(Exercise requirements)
Restate all of the data exactly.

Before-and-after object lists
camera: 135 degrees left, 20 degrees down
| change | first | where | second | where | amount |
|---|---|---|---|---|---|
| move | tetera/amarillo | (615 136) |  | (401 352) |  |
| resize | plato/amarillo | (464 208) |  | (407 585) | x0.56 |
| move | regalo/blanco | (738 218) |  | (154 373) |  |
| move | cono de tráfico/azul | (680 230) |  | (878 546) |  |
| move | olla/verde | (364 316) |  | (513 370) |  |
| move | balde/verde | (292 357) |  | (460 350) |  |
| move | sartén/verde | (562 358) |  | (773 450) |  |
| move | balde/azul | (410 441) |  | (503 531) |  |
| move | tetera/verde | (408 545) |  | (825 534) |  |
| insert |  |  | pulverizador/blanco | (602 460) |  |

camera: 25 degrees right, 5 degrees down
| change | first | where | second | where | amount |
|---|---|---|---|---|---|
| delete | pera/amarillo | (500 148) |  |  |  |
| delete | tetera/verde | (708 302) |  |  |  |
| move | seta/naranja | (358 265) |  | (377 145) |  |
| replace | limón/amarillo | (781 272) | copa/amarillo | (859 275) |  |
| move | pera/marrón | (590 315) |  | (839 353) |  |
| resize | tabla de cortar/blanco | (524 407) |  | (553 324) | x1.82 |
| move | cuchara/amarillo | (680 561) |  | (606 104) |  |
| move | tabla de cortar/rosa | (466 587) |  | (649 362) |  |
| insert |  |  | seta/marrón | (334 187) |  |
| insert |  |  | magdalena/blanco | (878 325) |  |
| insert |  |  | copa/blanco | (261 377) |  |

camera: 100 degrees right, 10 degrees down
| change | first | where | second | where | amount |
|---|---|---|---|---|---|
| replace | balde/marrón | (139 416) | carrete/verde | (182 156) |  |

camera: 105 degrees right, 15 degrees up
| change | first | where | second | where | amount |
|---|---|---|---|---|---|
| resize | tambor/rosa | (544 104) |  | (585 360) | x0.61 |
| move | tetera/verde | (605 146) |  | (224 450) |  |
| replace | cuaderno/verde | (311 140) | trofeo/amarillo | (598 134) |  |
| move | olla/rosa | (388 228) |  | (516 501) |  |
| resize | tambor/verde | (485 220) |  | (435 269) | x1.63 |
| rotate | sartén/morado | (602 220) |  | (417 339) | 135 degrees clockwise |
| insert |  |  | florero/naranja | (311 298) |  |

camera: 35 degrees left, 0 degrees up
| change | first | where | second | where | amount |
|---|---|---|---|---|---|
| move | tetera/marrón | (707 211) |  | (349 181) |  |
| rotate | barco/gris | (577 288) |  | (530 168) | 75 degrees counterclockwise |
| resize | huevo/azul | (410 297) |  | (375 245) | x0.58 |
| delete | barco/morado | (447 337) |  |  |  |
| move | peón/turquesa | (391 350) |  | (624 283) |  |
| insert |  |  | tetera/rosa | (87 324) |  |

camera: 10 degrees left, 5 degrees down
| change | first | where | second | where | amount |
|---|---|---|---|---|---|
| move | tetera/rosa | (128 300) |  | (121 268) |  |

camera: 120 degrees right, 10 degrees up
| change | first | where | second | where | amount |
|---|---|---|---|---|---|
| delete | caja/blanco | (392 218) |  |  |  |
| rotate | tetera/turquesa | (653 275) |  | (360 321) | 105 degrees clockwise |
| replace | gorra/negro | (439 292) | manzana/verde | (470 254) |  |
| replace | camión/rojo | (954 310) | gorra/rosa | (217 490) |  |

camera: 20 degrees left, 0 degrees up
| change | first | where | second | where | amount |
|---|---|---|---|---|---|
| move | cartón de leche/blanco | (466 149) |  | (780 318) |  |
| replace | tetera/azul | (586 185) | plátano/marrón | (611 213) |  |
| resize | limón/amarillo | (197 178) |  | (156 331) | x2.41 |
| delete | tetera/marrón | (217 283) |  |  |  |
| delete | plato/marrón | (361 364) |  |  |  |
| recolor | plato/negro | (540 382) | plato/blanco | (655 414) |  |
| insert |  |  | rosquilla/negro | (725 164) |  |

(Response area)
camera: 135 degrees left, 20 degrees down
| change | first | where | second | where | amount |
|---|---|---|---|---|---|
| move | tetera/amarillo | (615 136) |  | (401 352) |  |
| resize | plato/amarillo | (464 208) |  | (407 585) | x0.56 |
| move | regalo/blanco | (738 218) |  | (154 373) |  |
| move | cono de tráfico/azul | (680 230) |  | (878 546) |  |
| move | olla/verde | (364 316) |  | (513 370) |  |
| move | balde/verde | (292 357) |  | (460 350) |  |
| move | sartén/verde | (562 358) |  | (773 450) |  |
| move | balde/azul | (410 441) |  | (503 531) |  |
| move | tetera/verde | (408 545) |  | (825 534) |  |
| insert |  |  | pulverizador/blanco | (602 460) |  |

camera: 25 degrees right, 5 degrees down
| change | first | where | second | where | amount |
|---|---|---|---|---|---|
| delete | pera/amarillo | (500 148) |  |  |  |
| delete | tetera/verde | (708 302) |  |  |  |
| move | seta/naranja | (358 265) |  | (377 145) |  |
| replace | limón/amarillo | (781 272) | copa/amarillo | (859 275) |  |
| move | pera/marrón | (590 315) |  | (839 353) |  |
| resize | tabla de cortar/blanco | (524 407) |  | (553 324) | x1.82 |
| move | cuchara/amarillo | (680 561) |  | (606 104) |  |
| move | tabla de cortar/rosa | (466 587) |  | (649 362) |  |
| insert |  |  | seta/marrón | (334 187) |  |
| insert |  |  | magdalena/blanco | (878 325) |  |
| insert |  |  | copa/blanco | (261 377) |  |

camera: 100 degrees right, 10 degrees down
| change | first | where | second | where | amount |
|---|---|---|---|---|---|
| replace | balde/marrón | (139 416) | carrete/verde | (182 156) |  |

camera: 105 degrees right, 15 degrees up
| change | first | where | second | where | amount |
|---|---|---|---|---|---|
| resize | tambor/rosa | (544 104) |  | (585 360) | x0.61 |
| move | tetera/verde | (605 146) |  | (224 450) |  |
| replace | cuaderno/verde | (311 140) | trofeo/amarillo | (598 134) |  |
| move | olla/rosa | (388 228) |  | (516 501) |  |
| resize | tambor/verde | (485 220) |  | (435 269) | x1.63 |
| rotate | sartén/morado | (602 220) |  | (417 339) | 135 degrees clockwise |
| insert |  |  | florero/naranja | (311 298) |  |

camera: 35 degrees left, 0 degrees up
| change | first | where | second | where | amount |
|---|---|---|---|---|---|
| move | tetera/marrón | (707 211) |  | (349 181) |  |
| rotate | barco/gris | (577 288) |  | (530 168) | 75 degrees counterclockwise |
| resize | huevo/azul | (410 297) |  | (375 245) | x0.58 |
| delete | barco/morado | (447 337) |  |  |  |
| move | peón/turquesa | (391 350) |  | (624 283) |  |
| insert |  |  | tetera/rosa | (87 324) |  |

camera: 10 degrees left, 5 degrees down
| change | first | where | second | where | amount |
|---|---|---|---|---|---|
| move | tetera/rosa | (128 300) |  | (121 268) |  |

camera: 120 degrees right, 10 degrees up
| change | first | where | second | where | amount |
|---|---|---|---|---|---|
| delete | caja/blanco | (392 218) |  |  |  |
| rotate | tetera/turquesa | (653 275) |  | (360 321) | 105 degrees clockwise |
| replace | gorra/negro | (439 292) | manzana/verde | (470 254) |  |
| replace | camión/rojo | (954 310) | gorra/rosa | (217 490) |  |

camera: 20 degrees left, 0 degrees up
| change | first | where | second | where | amount |
|---|---|---|---|---|---|
| move | cartón de leche/blanco | (466 149) |  | (780 318) |  |
| replace | tetera/azul | (586 185) | plátano/marrón | (611 213) |  |
| resize | limón/amarillo | (197 178) |  | (156 331) | x2.41 |
| delete | tetera/marrón | (217 283) |  |  |  |
| delete | plato/marrón | (361 364) |  |  |  |
| recolor | plato/negro | (540 382) | plato/blanco | (655 414) |  |
| insert |  |  | rosquilla/negro | (725 164) |  |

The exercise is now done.